_Activity_
Write out every line below that contains "green".

_Data_
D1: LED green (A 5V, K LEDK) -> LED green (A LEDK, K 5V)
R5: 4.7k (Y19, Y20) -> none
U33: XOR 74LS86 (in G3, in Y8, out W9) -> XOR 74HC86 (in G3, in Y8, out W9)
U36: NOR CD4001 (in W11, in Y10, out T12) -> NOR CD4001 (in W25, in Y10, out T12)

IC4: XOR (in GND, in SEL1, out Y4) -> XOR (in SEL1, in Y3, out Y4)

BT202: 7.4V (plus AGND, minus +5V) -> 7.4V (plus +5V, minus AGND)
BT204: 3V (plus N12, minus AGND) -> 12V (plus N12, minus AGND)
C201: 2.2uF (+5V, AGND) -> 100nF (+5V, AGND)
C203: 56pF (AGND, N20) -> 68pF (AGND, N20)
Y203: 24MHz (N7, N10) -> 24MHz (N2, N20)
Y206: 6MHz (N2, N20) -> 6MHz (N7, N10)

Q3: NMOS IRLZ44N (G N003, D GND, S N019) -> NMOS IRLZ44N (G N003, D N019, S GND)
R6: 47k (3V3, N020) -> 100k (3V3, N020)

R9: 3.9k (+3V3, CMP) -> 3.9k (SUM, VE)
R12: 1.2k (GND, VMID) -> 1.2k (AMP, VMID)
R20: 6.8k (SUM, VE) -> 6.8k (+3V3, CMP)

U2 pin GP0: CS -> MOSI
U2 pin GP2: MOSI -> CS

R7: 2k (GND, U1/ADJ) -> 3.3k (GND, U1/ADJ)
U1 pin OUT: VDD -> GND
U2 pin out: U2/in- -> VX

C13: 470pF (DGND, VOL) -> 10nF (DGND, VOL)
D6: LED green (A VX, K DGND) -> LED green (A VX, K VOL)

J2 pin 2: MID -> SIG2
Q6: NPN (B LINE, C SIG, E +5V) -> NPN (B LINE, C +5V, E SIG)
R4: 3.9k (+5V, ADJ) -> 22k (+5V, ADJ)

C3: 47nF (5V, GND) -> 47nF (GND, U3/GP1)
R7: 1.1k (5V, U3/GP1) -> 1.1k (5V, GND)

_Answer for the task_
D1: LED green (A 5V, K LEDK) -> LED green (A LEDK, K 5V)
D6: LED green (A VX, K DGND) -> LED green (A VX, K VOL)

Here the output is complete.